━━━ Source information ━━━
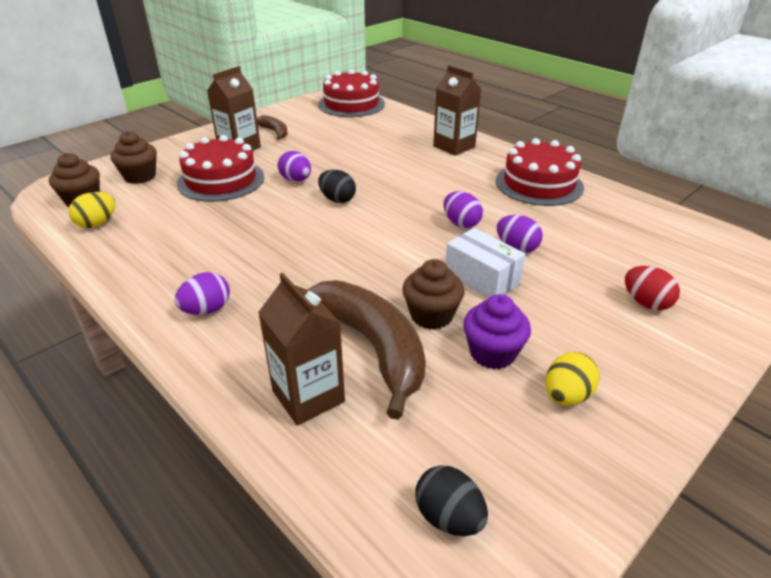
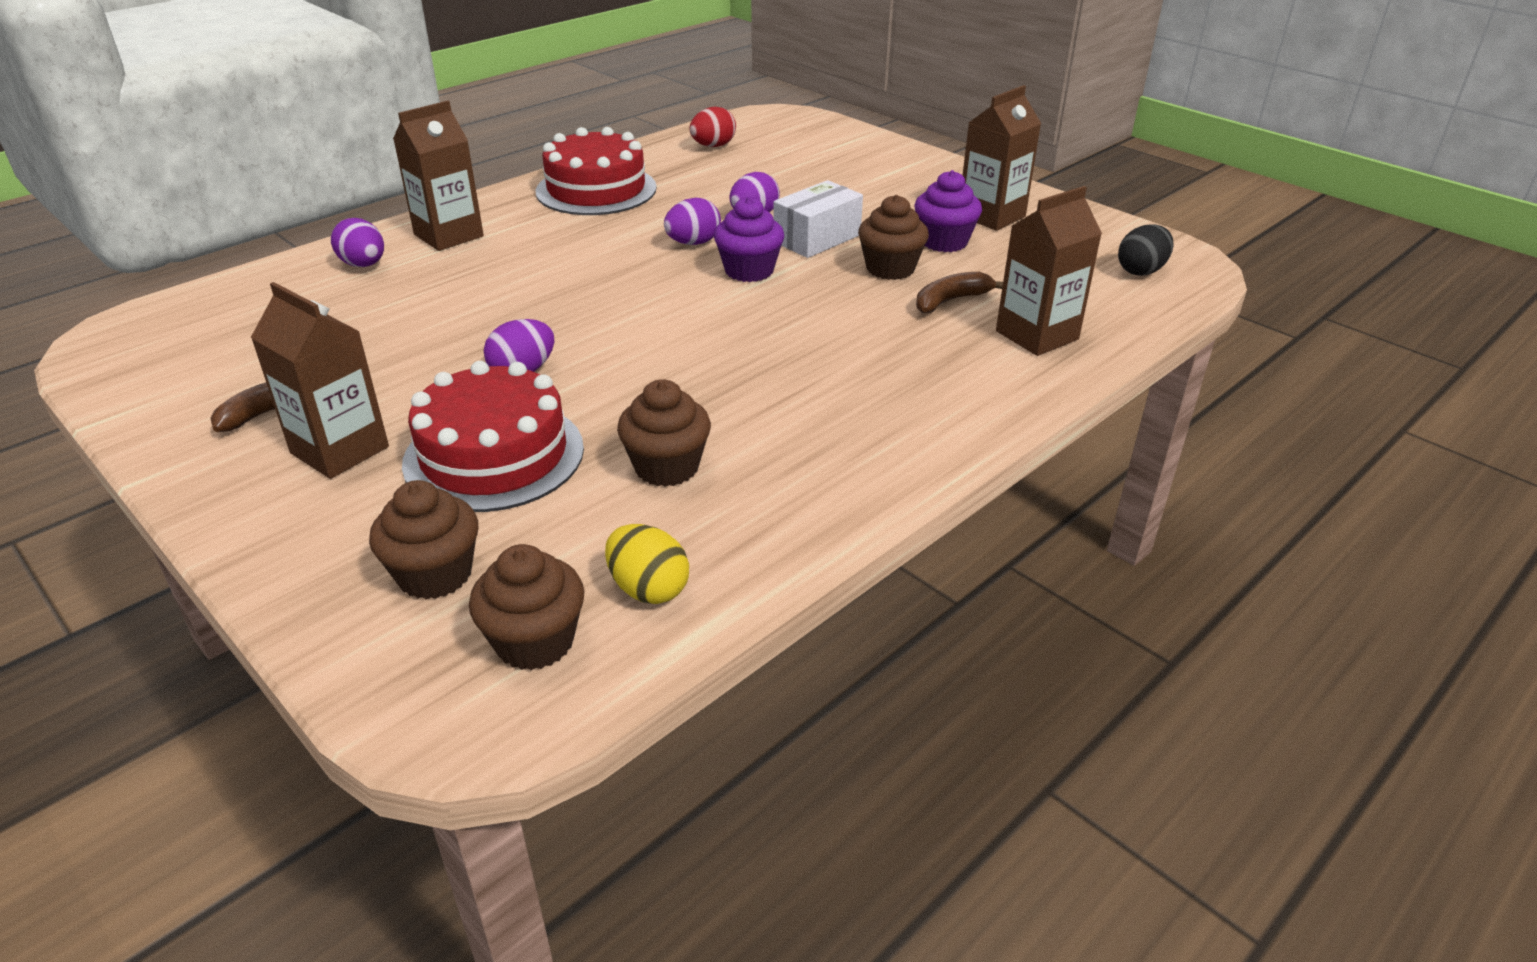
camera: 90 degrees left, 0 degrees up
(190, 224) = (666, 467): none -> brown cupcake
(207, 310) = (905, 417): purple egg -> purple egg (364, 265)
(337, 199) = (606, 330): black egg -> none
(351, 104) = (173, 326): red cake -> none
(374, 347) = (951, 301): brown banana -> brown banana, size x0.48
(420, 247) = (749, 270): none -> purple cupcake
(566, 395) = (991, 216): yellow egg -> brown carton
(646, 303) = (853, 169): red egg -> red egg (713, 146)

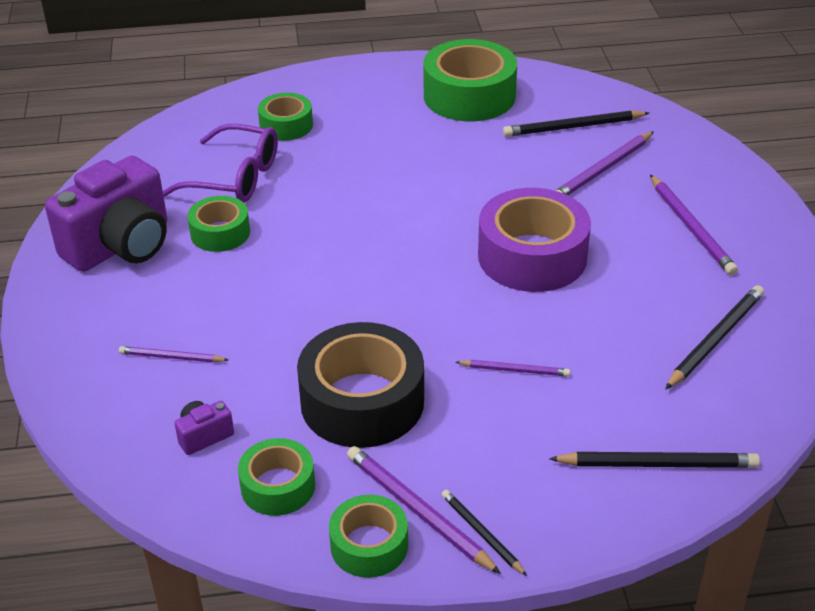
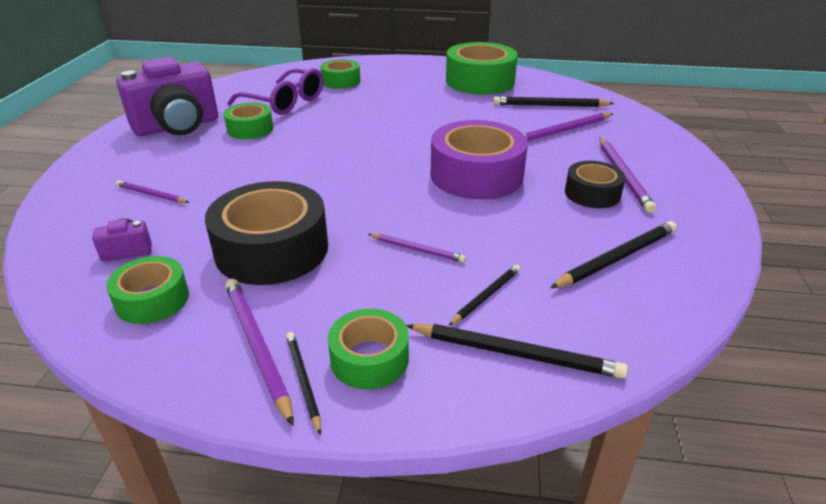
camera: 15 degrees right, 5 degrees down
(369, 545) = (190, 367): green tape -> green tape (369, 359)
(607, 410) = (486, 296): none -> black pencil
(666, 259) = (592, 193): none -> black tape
━━━
━━━ Source information ━━━
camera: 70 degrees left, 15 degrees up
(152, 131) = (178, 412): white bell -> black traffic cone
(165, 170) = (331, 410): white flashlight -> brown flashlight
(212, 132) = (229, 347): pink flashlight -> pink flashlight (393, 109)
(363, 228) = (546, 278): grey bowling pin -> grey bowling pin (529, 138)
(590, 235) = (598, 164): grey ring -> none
━━━
Each line in the entries above, starting at the line with "camera: 90 degrees left, 0 degrees up" and ending at the line with "(420, 247) = (749, 270): none", is to be printed exactly, and only those lines.

Result of this exercise ::
camera: 90 degrees left, 0 degrees up
(190, 224) = (666, 467): none -> brown cupcake
(207, 310) = (905, 417): purple egg -> purple egg (364, 265)
(337, 199) = (606, 330): black egg -> none
(351, 104) = (173, 326): red cake -> none
(374, 347) = (951, 301): brown banana -> brown banana, size x0.48
(420, 247) = (749, 270): none -> purple cupcake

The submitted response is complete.